**Try it:** The answer must be every line from the entries below that contains "SCALE".
(Beginning of Data provided)
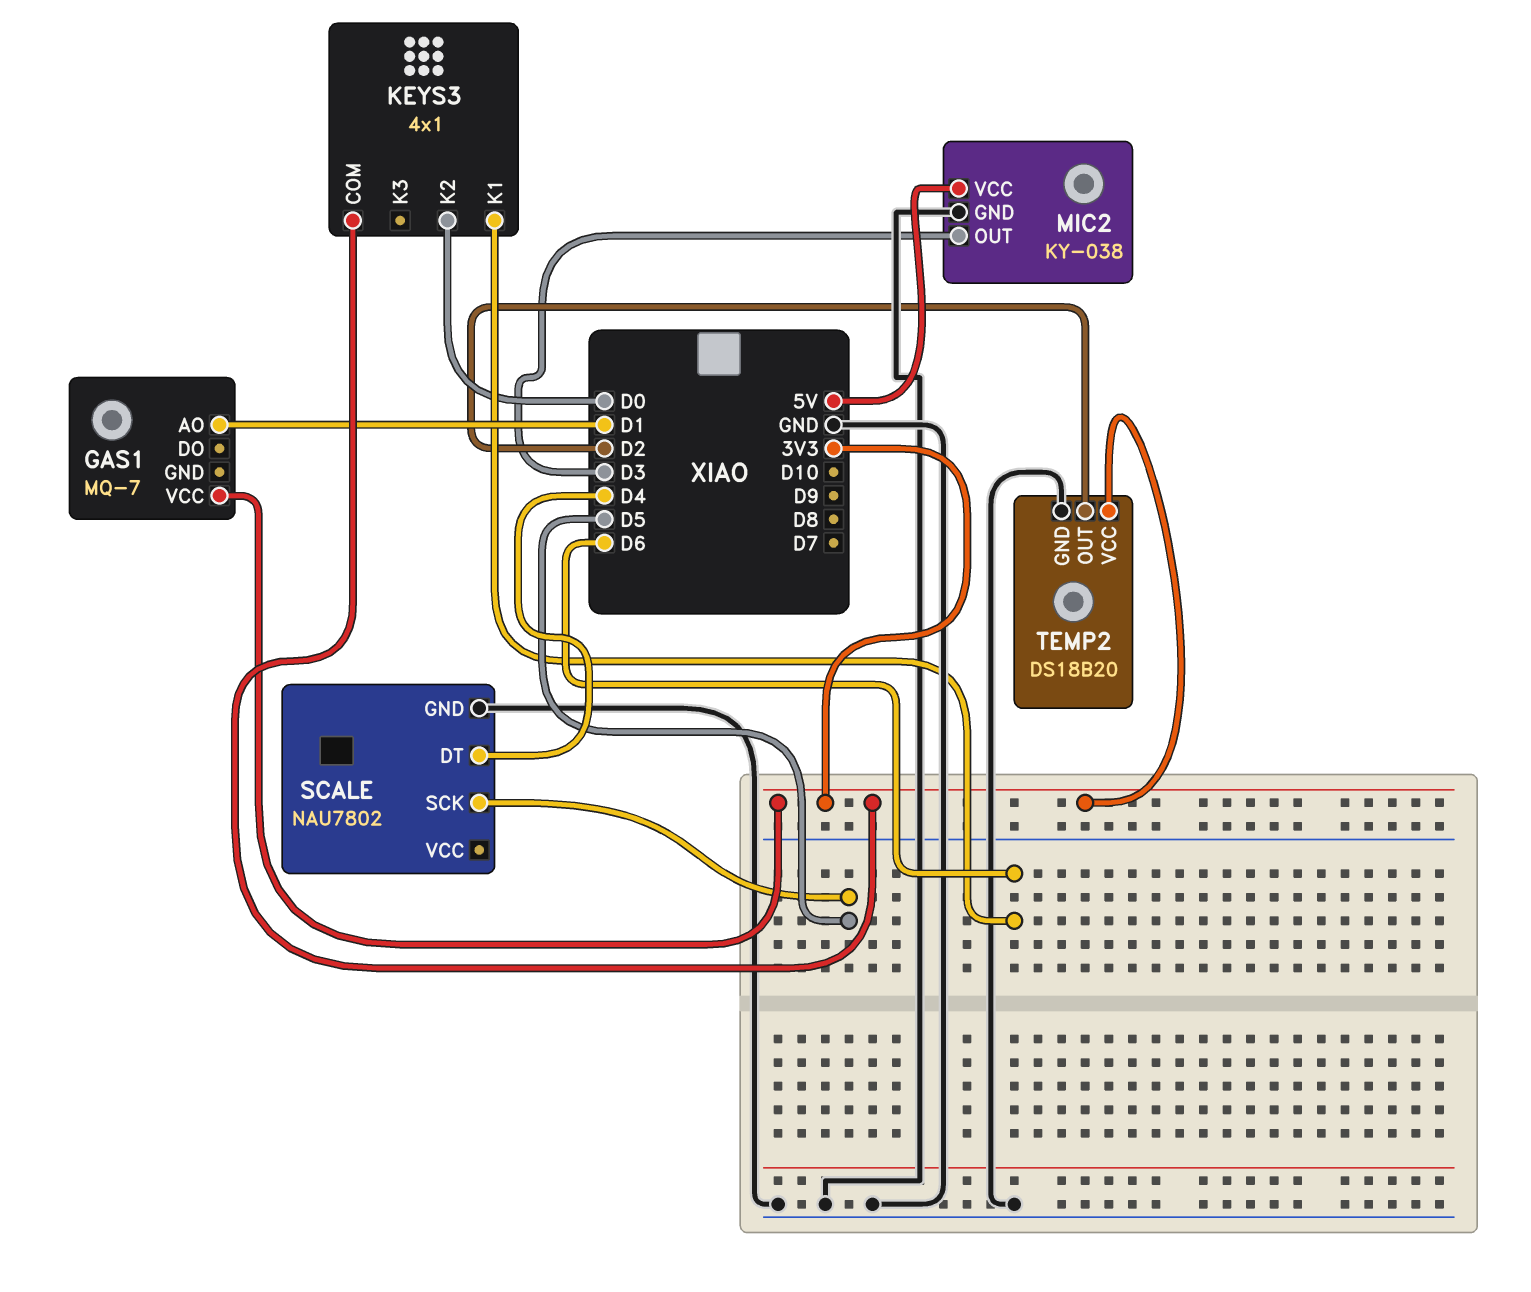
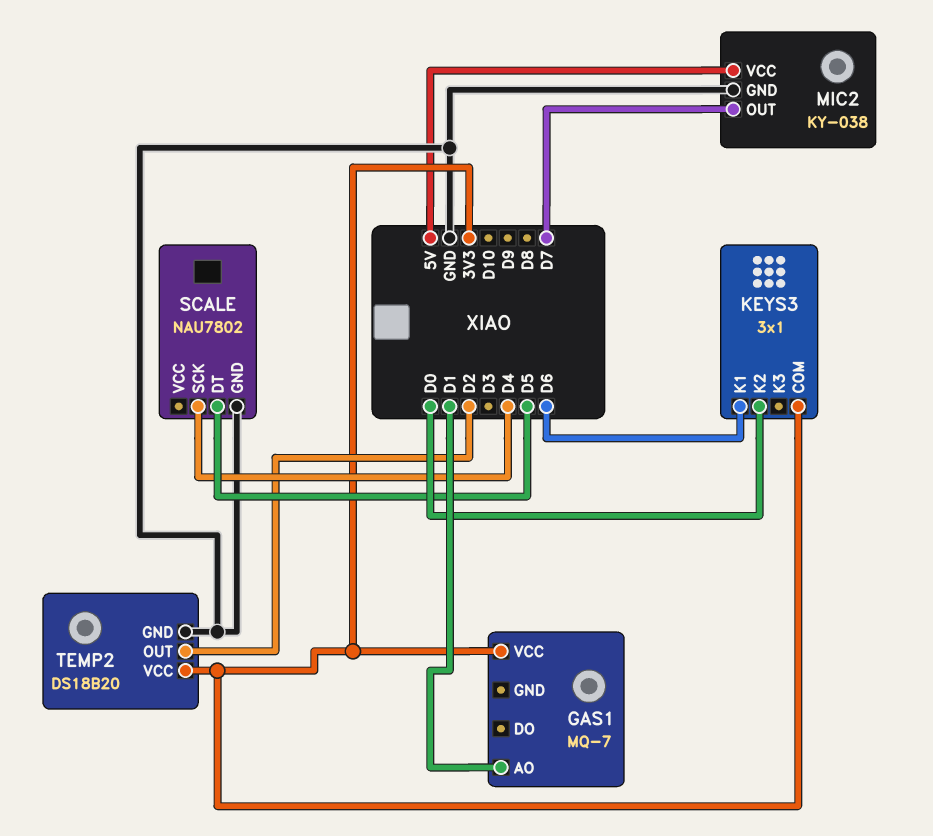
KEYS3: 4x1 -> 3x1
MIC2 pin OUT: D3 -> D7
SCALE pin DT: D4 -> D5
SCALE pin SCK: D5 -> D4

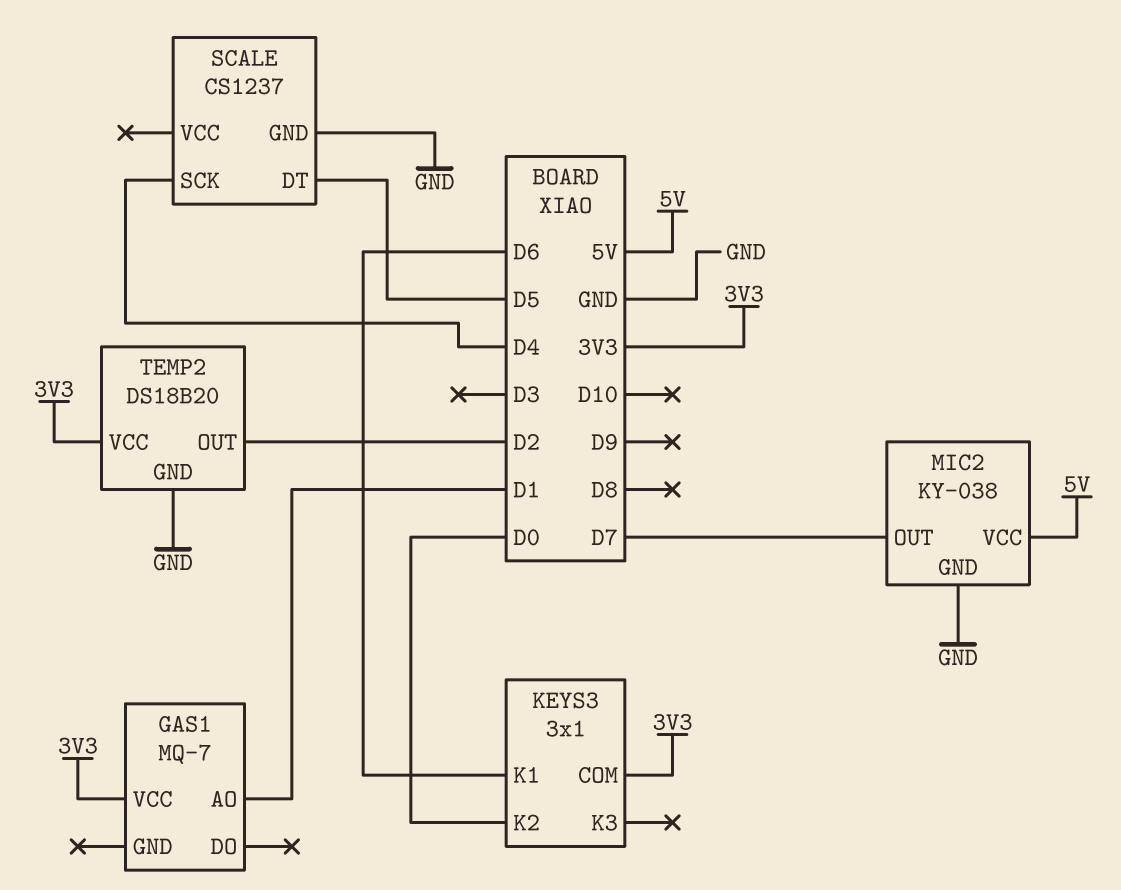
SCALE: NAU7802 -> CS1237

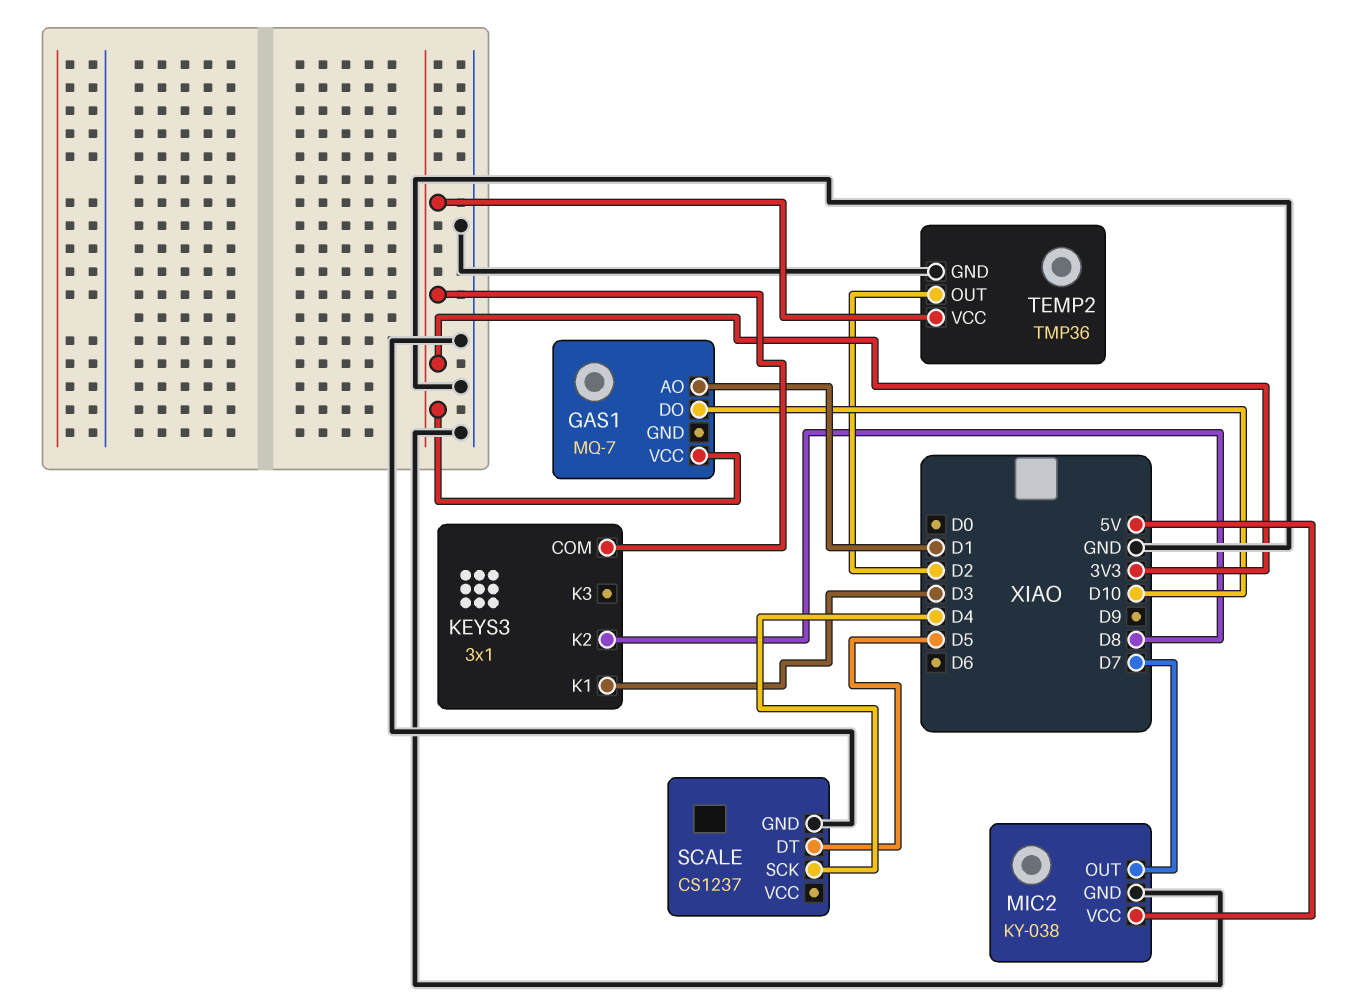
GAS1 pin DO: none -> D10
KEYS3 pin K1: D6 -> D3
KEYS3 pin K2: D0 -> D8
TEMP2: DS18B20 -> TMP36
(End of Data provided)
**Answer to this task:**
SCALE pin DT: D4 -> D5
SCALE pin SCK: D5 -> D4
SCALE: NAU7802 -> CS1237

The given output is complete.